Supplied records START

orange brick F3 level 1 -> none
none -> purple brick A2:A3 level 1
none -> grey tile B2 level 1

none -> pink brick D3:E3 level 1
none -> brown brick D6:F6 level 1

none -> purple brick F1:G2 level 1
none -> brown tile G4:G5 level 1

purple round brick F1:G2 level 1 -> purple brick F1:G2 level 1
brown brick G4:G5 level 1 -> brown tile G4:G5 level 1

Supplied records END
Supplied records START

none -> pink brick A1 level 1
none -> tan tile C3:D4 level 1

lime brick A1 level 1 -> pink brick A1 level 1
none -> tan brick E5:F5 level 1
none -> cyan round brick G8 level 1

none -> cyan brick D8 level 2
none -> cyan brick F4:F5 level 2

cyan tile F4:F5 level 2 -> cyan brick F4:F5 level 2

Supplied records END
Supplied records START

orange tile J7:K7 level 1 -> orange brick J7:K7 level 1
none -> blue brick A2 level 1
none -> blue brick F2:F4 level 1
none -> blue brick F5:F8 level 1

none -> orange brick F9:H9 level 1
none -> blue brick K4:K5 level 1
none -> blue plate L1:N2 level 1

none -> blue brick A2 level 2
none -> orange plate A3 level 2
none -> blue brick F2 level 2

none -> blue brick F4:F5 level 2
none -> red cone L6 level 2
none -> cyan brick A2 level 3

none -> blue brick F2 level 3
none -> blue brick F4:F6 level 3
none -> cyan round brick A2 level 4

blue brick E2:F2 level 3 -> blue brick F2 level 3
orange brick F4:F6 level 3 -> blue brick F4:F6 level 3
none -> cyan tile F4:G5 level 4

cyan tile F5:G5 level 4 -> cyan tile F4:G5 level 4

Supplied records END

Exercise details :: In the entries above, please find the line with "none -> cyan brick F4:F5 level 2" and the line with "cyan tile F4:F5", then write out exactly those two lines and every line between them, and nothing more.

Output below ::
none -> cyan brick F4:F5 level 2

cyan tile F4:F5 level 2 -> cyan brick F4:F5 level 2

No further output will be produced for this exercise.